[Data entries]
-=-=-
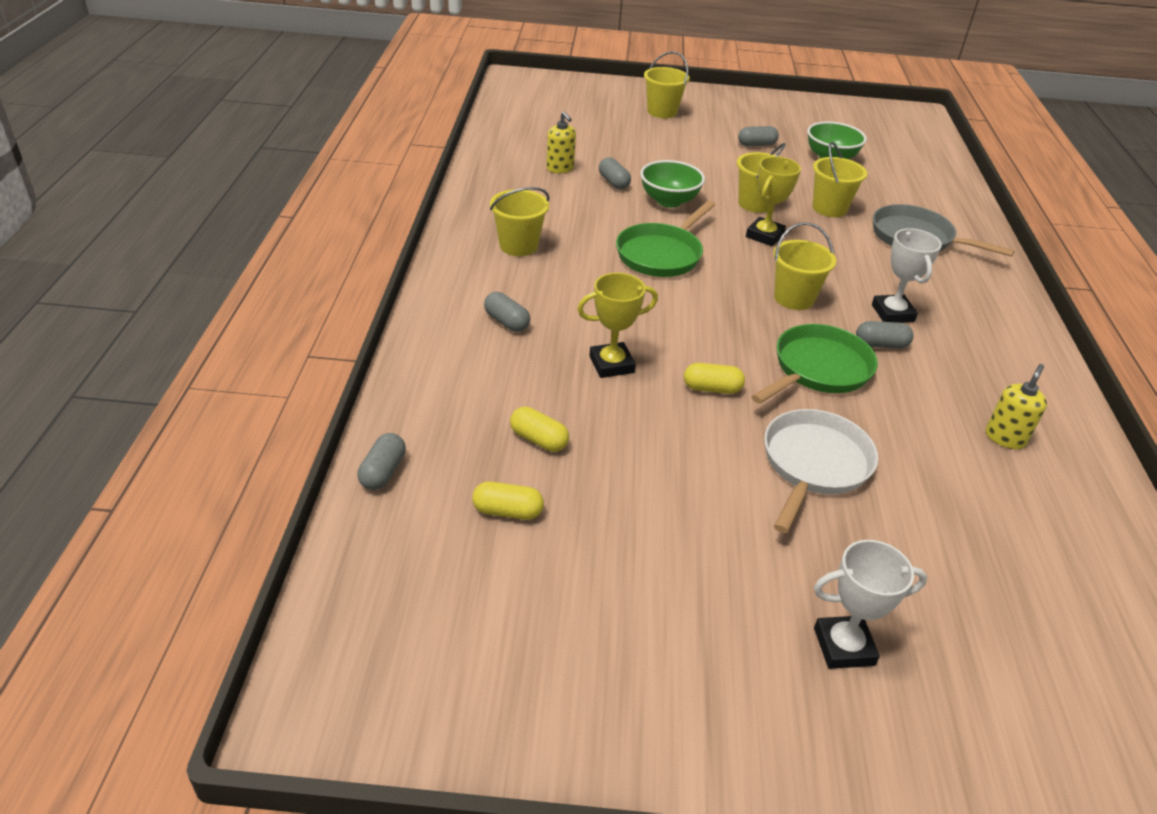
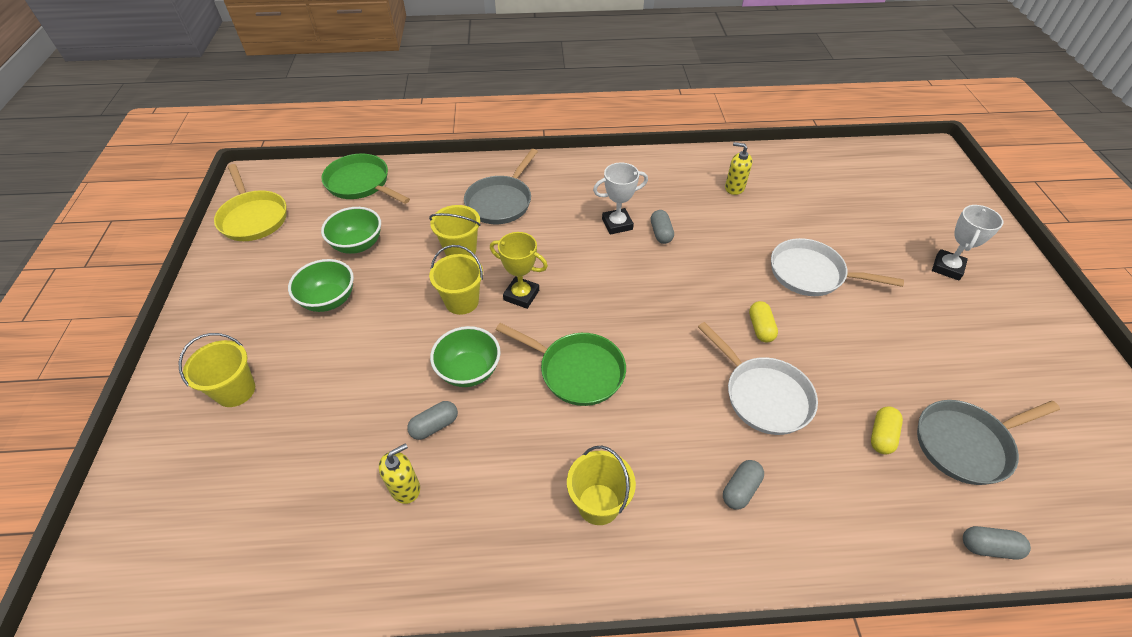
camera: 95 degrees left, 10 degrees up
yellow capsule [472,482,544,520] -> grey pan [917,400,1060,485]
yellow trophy [577,273,658,378] -> white pan [698,322,818,435]
grey capsule [738,126,779,146] -> green bowl [288,259,354,312]
green pan [751,324,878,404] -> green pan moved to [321,154,410,204]
yellow bucket [774,222,836,310] -> none
white trophy [814,540,927,669] -> white trophy turned 45 degrees clockwise [932,205,1003,281]
none -> yellow pan [214,164,287,241]

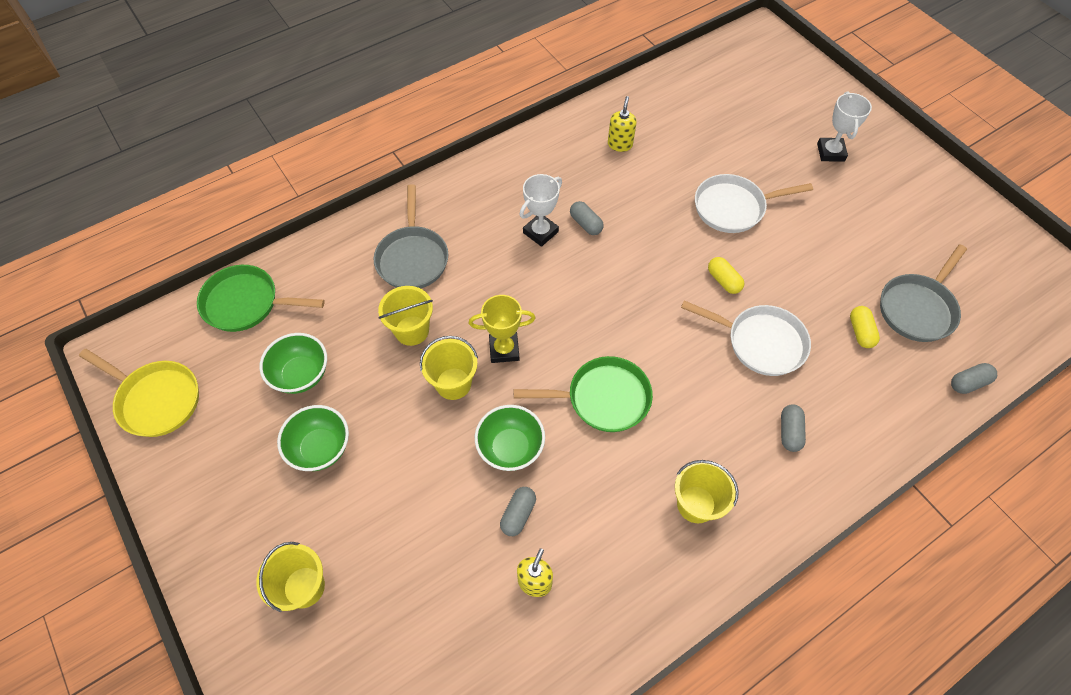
camera: 30 degrees left, 10 degrees up
yellow soap dispenser [725,142,752,195] -> yellow soap dispenser turned 105 degrees clockwise [608,96,637,152]

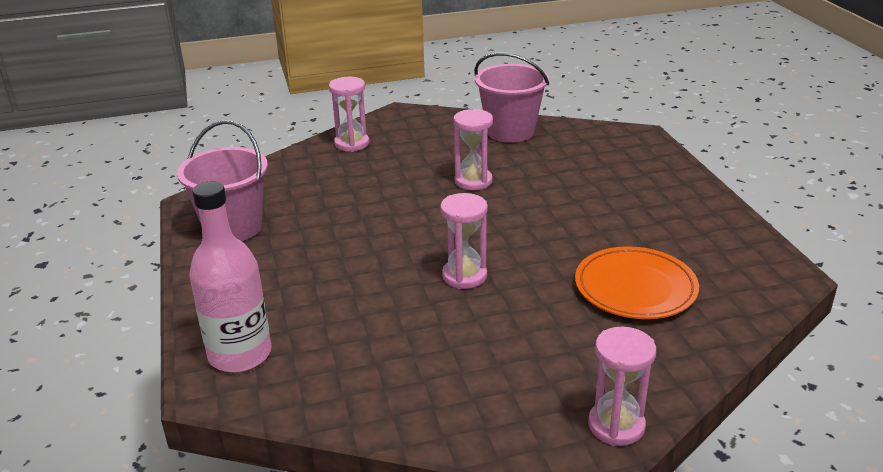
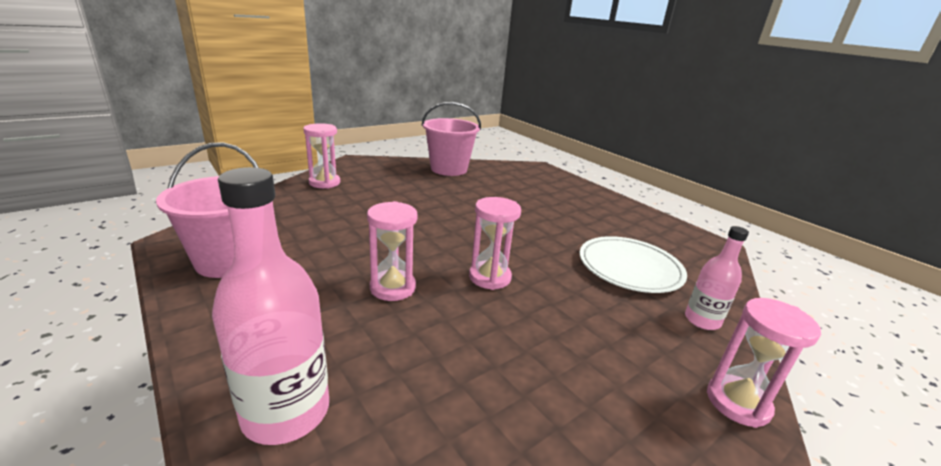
camera: 25 degrees left, 5 degrees down
pink hourglass [454,109,493,190] -> pink hourglass moved to [367,201,417,301]
orange plate [575,246,699,319] -> white plate [580,236,687,293]
none -> pink bottle [685,226,749,330]

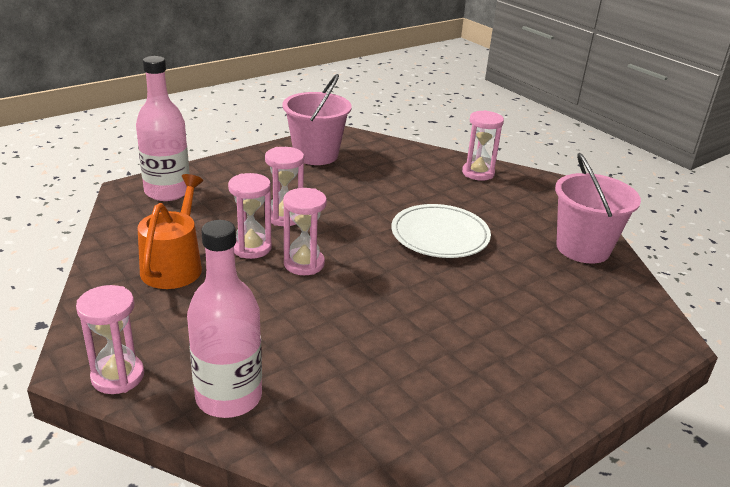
camera: 90 degrees right, 5 degrees up
white plate [580,236,687,293] -> white plate moved to [391,204,491,258]
pink bottle [685,226,749,330] -> pink bottle [187,220,262,418], size x1.71
none -> orange watering can [138,174,203,289]
none -> pink hourglass [228,173,272,259]

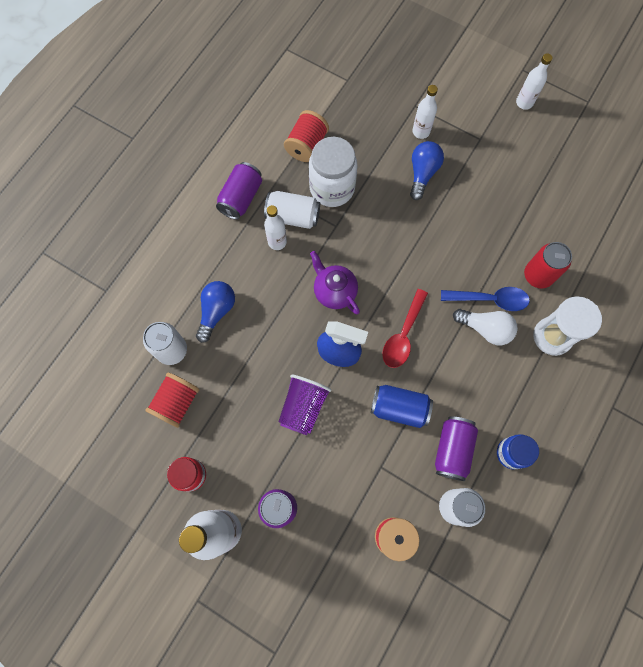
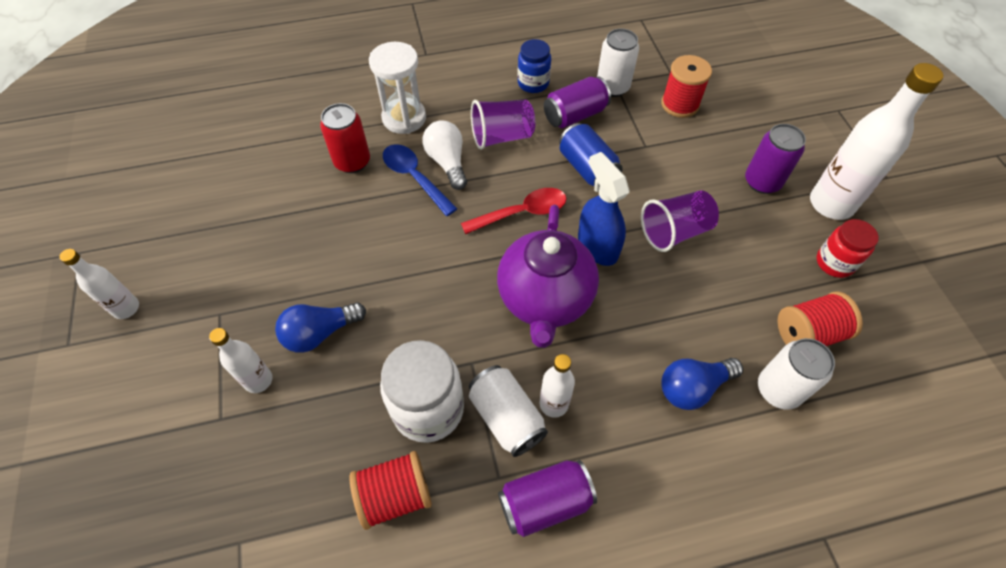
camera: 135 degrees left, 15 degrees down
purple teapot [310,251,360,314] -> purple teapot [497,205,599,348], size x1.63
none -> purple cup [471,100,535,150]

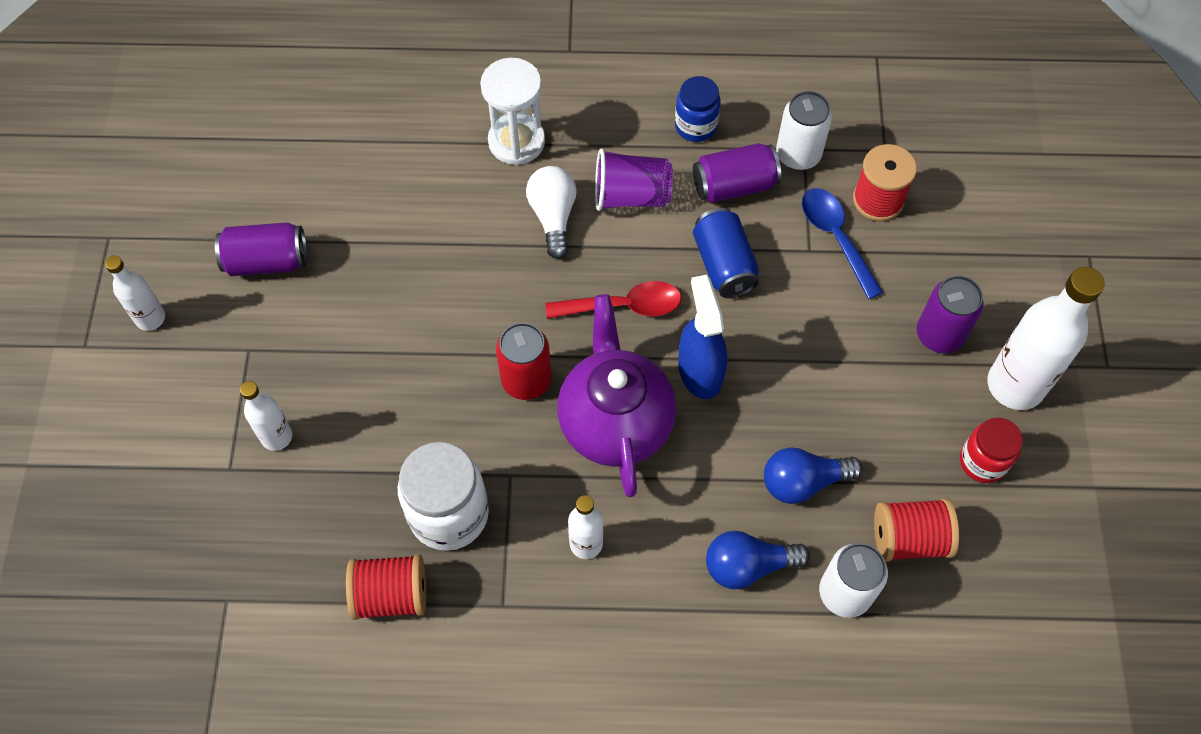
camera: 15 degrees right, 5 degrees up
blue light bulb [275,302,366,353] -> blue light bulb moved to [764,447,863,504]
red can [320,103,370,173] -> red can moved to [496,323,551,400]
blue spoon [383,144,457,216] -> blue spoon moved to [802,188,883,299]
white can [469,365,548,457] -> none
purple teapot [497,205,599,348] -> purple teapot turned 150 degrees clockwise [557,294,676,497]
purple can [498,460,597,537] -> purple can moved to [215,222,307,276]
purple cup [641,190,719,252] -> none

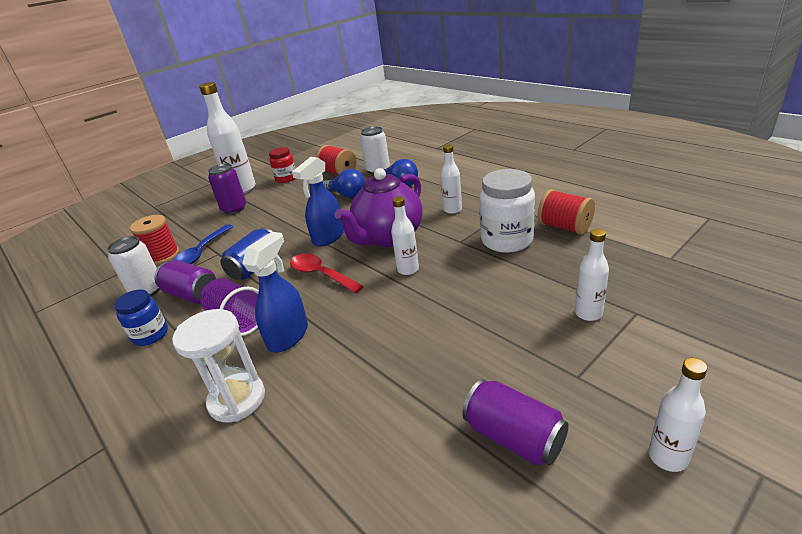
camera: 130 degrees left, 30 degrees down
red can [496,323,551,400] -> white bottle [391,197,419,275]
white light bulb [526,166,577,259] -> blue spray bottle [242,232,308,352]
-=-=-
▸ Task description
Every line above that includes the string "green" needs to be copied.

▸ Response box
grey capsule [738,126,779,146] -> green bowl [288,259,354,312]
green pan [751,324,878,404] -> green pan moved to [321,154,410,204]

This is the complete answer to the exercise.